### What you should do
Without adding or dropping anything, copy the entries below.

*** Opening Provided records ***

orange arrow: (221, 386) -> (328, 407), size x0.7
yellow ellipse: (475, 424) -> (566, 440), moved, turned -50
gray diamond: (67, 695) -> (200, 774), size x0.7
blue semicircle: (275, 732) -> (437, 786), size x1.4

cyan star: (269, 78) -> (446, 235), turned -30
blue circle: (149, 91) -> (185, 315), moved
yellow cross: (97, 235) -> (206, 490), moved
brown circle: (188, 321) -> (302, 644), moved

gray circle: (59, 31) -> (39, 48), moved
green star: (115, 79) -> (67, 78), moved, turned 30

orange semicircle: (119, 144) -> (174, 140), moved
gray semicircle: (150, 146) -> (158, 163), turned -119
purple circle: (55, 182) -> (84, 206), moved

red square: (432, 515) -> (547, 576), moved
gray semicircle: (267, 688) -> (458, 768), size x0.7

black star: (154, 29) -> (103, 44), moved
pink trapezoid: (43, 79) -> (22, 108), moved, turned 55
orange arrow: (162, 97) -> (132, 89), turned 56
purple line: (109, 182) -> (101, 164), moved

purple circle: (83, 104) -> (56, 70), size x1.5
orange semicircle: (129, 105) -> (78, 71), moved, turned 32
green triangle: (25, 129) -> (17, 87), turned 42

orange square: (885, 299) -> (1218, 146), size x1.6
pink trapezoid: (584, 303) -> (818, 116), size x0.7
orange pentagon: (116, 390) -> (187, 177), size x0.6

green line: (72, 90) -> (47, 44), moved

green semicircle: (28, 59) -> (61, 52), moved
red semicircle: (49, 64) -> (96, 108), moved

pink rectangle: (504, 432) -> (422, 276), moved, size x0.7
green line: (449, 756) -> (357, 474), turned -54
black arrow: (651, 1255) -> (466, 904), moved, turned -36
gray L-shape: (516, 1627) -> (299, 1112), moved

*** Closing Provided records ***

### Task response
orange arrow: (221, 386) -> (328, 407), size x0.7
yellow ellipse: (475, 424) -> (566, 440), moved, turned -50
gray diamond: (67, 695) -> (200, 774), size x0.7
blue semicircle: (275, 732) -> (437, 786), size x1.4

cyan star: (269, 78) -> (446, 235), turned -30
blue circle: (149, 91) -> (185, 315), moved
yellow cross: (97, 235) -> (206, 490), moved
brown circle: (188, 321) -> (302, 644), moved

gray circle: (59, 31) -> (39, 48), moved
green star: (115, 79) -> (67, 78), moved, turned 30

orange semicircle: (119, 144) -> (174, 140), moved
gray semicircle: (150, 146) -> (158, 163), turned -119
purple circle: (55, 182) -> (84, 206), moved

red square: (432, 515) -> (547, 576), moved
gray semicircle: (267, 688) -> (458, 768), size x0.7

black star: (154, 29) -> (103, 44), moved
pink trapezoid: (43, 79) -> (22, 108), moved, turned 55
orange arrow: (162, 97) -> (132, 89), turned 56
purple line: (109, 182) -> (101, 164), moved

purple circle: (83, 104) -> (56, 70), size x1.5
orange semicircle: (129, 105) -> (78, 71), moved, turned 32
green triangle: (25, 129) -> (17, 87), turned 42

orange square: (885, 299) -> (1218, 146), size x1.6
pink trapezoid: (584, 303) -> (818, 116), size x0.7
orange pentagon: (116, 390) -> (187, 177), size x0.6

green line: (72, 90) -> (47, 44), moved

green semicircle: (28, 59) -> (61, 52), moved
red semicircle: (49, 64) -> (96, 108), moved

pink rectangle: (504, 432) -> (422, 276), moved, size x0.7
green line: (449, 756) -> (357, 474), turned -54
black arrow: (651, 1255) -> (466, 904), moved, turned -36
gray L-shape: (516, 1627) -> (299, 1112), moved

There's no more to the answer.